_Records shown_
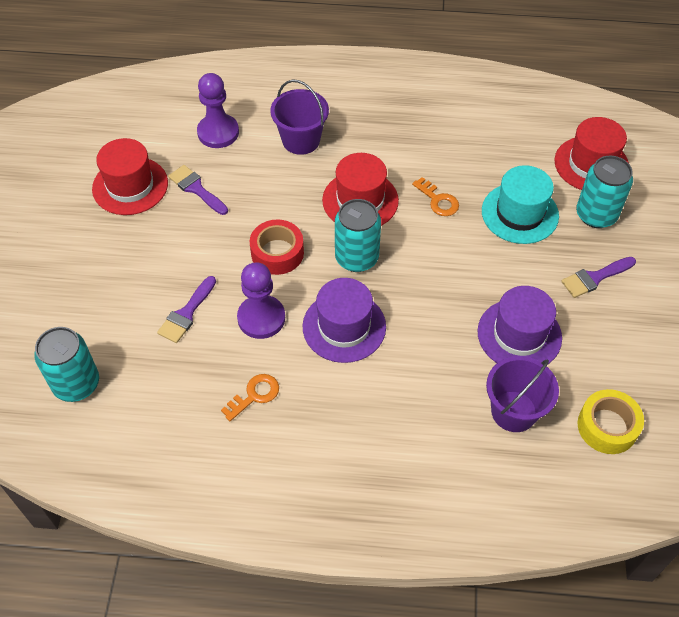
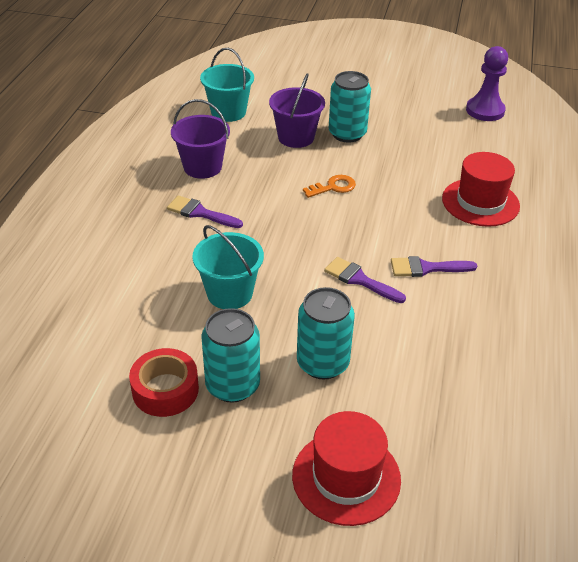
orange key: 2 -> 1
purple hat: 2 -> 0
purple pawn: 2 -> 1
red hat: 3 -> 2
turquoise bucket: 0 -> 2
turquoise hat: 1 -> 0
yellow tape: 1 -> 0

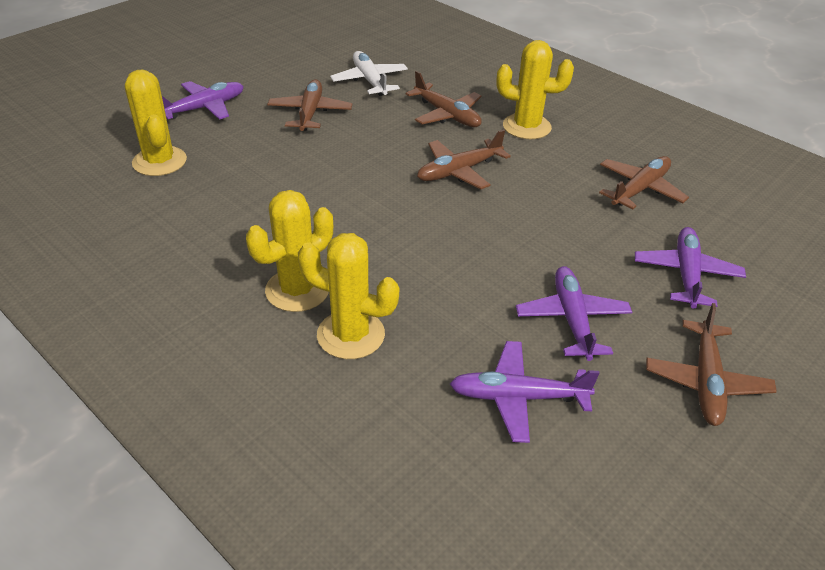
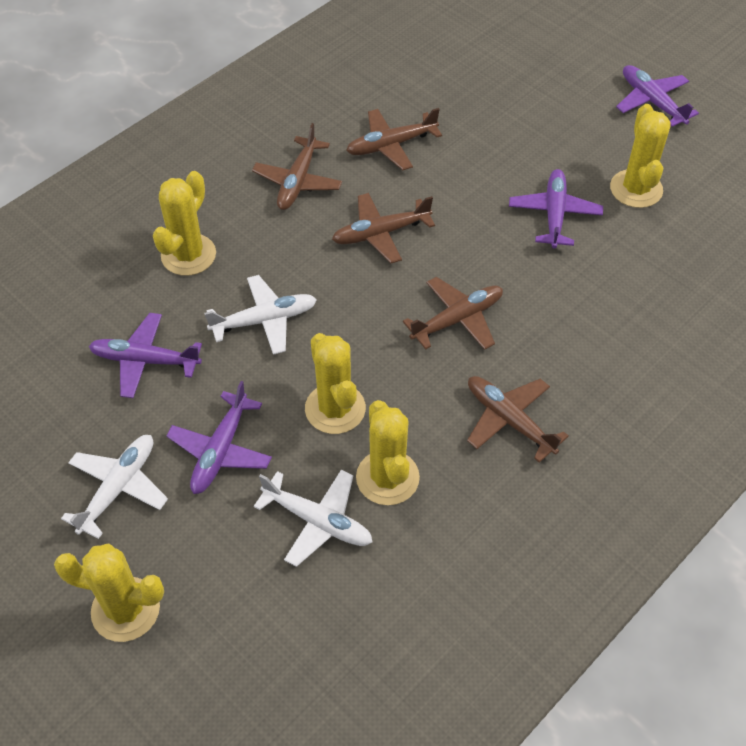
white plane: 1 -> 3
yellow cactus: 4 -> 5

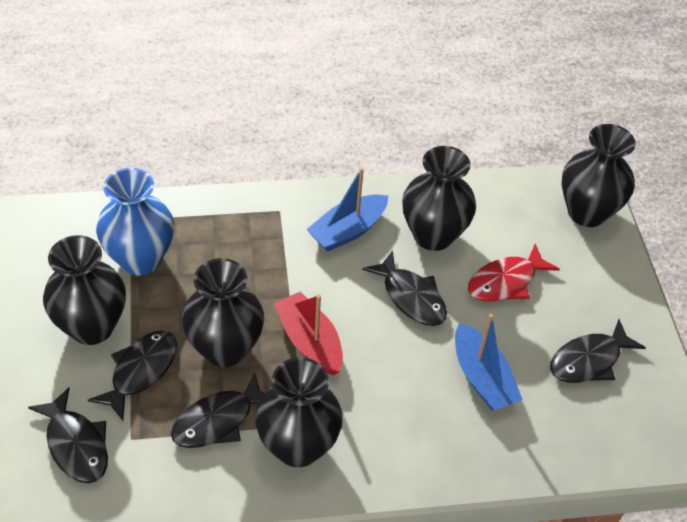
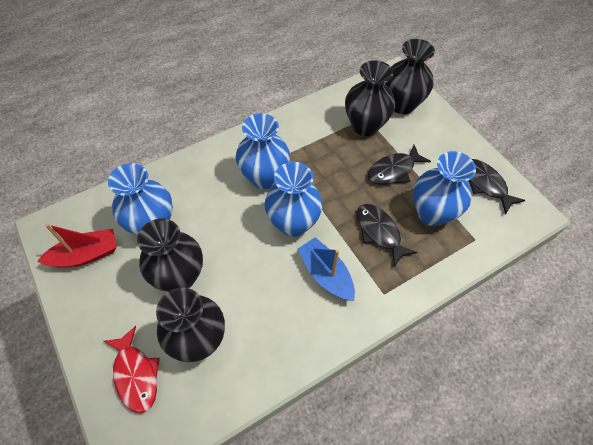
black fish: 5 -> 3
black vase: 5 -> 4
blue boat: 2 -> 1
blue vase: 1 -> 4

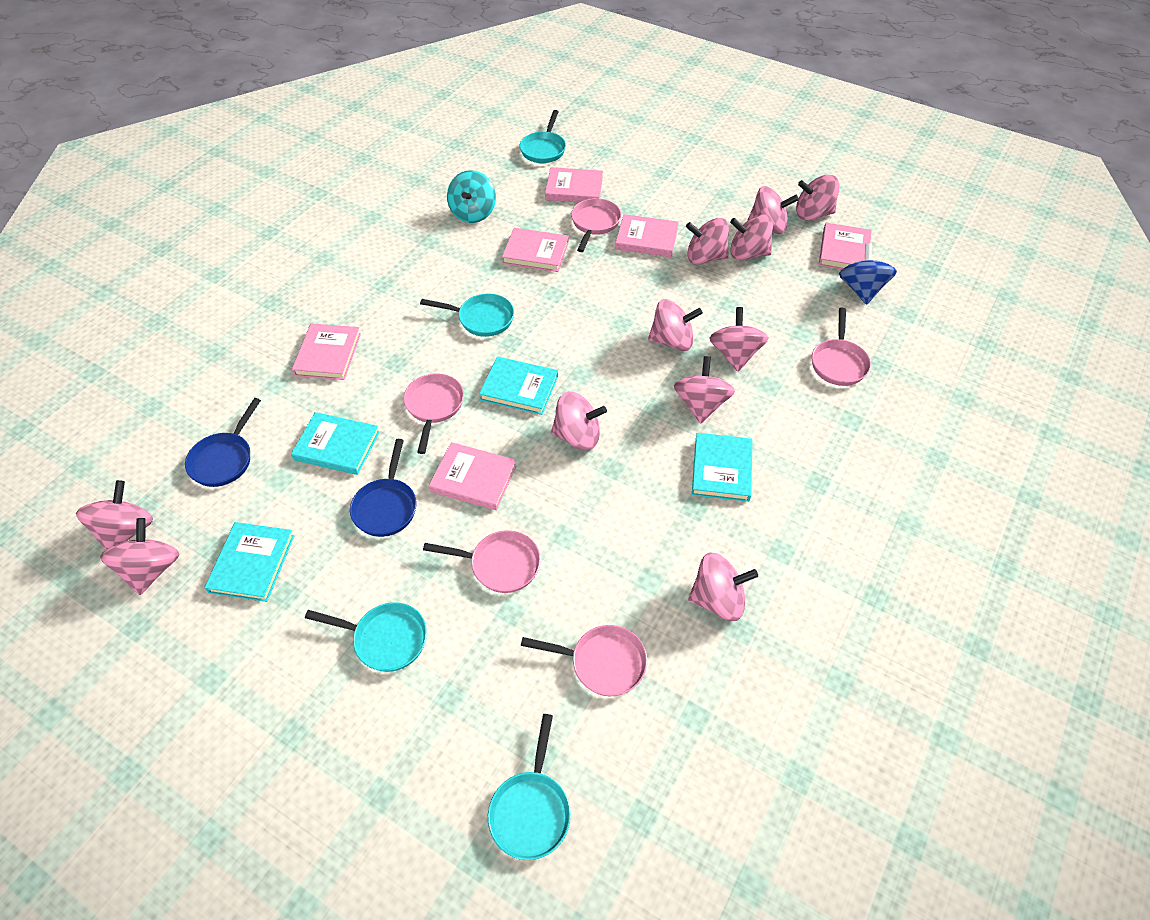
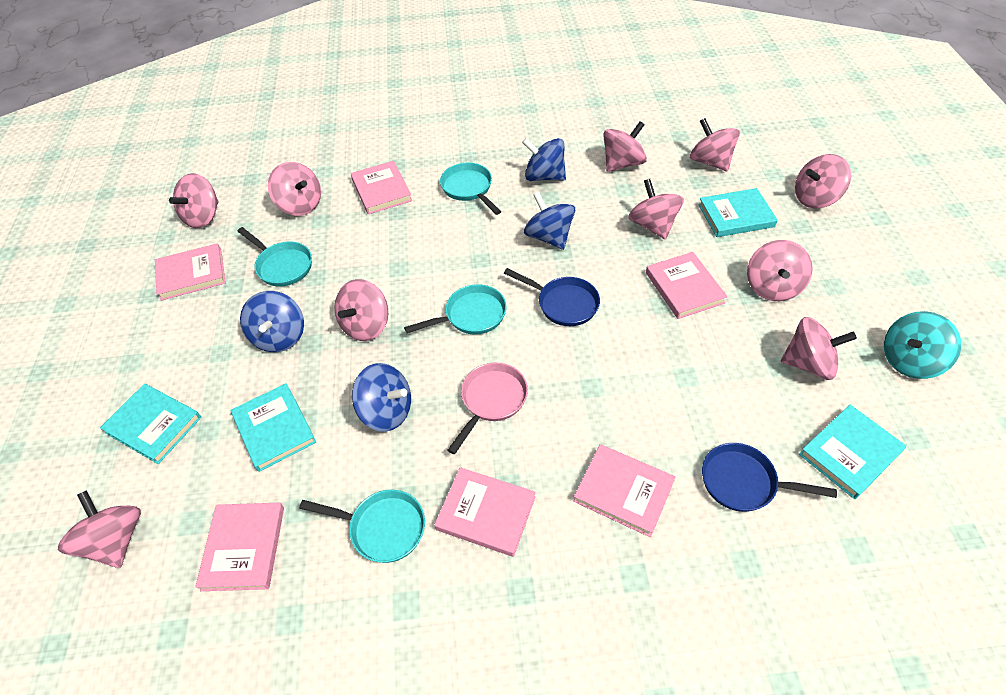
blue spinning top: 1 -> 4
pink pan: 5 -> 1
pink spinning top: 11 -> 10

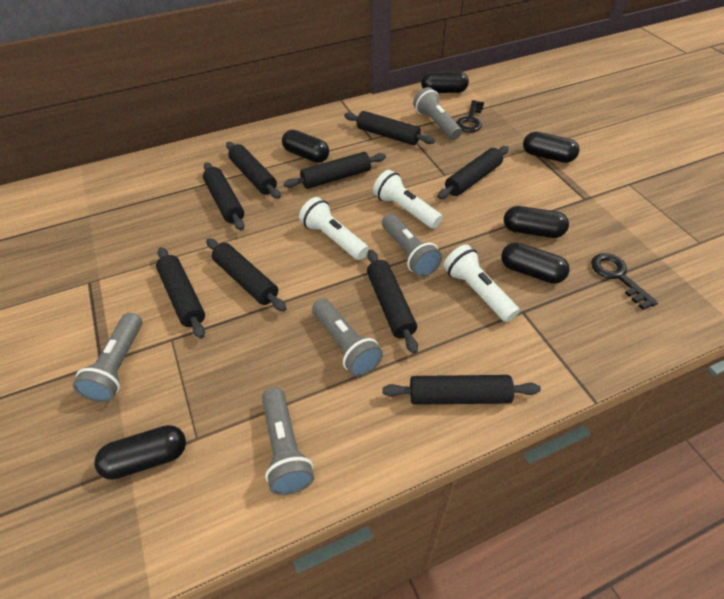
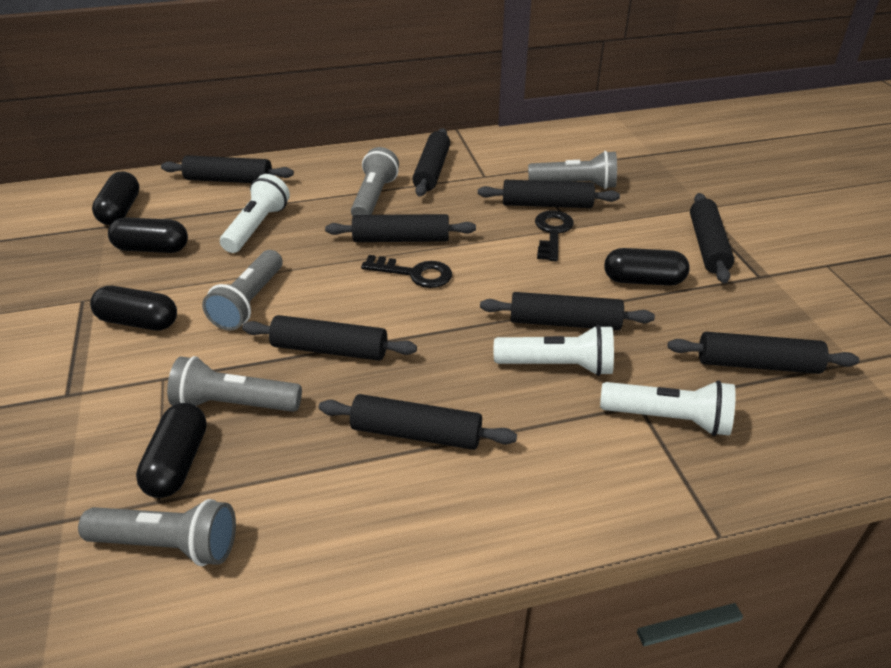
black capsule: 6 -> 5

_Exercise aim_
Pictures don't belong in the copy. Retype exactly the lines from the one with "turquoise hat: 1 -> 0" through the last line of the records.

_Solution to the exercise_
turquoise hat: 1 -> 0
yellow tape: 1 -> 0

white plane: 1 -> 3
yellow cactus: 4 -> 5

black fish: 5 -> 3
black vase: 5 -> 4
blue boat: 2 -> 1
blue vase: 1 -> 4

blue spinning top: 1 -> 4
pink pan: 5 -> 1
pink spinning top: 11 -> 10

black capsule: 6 -> 5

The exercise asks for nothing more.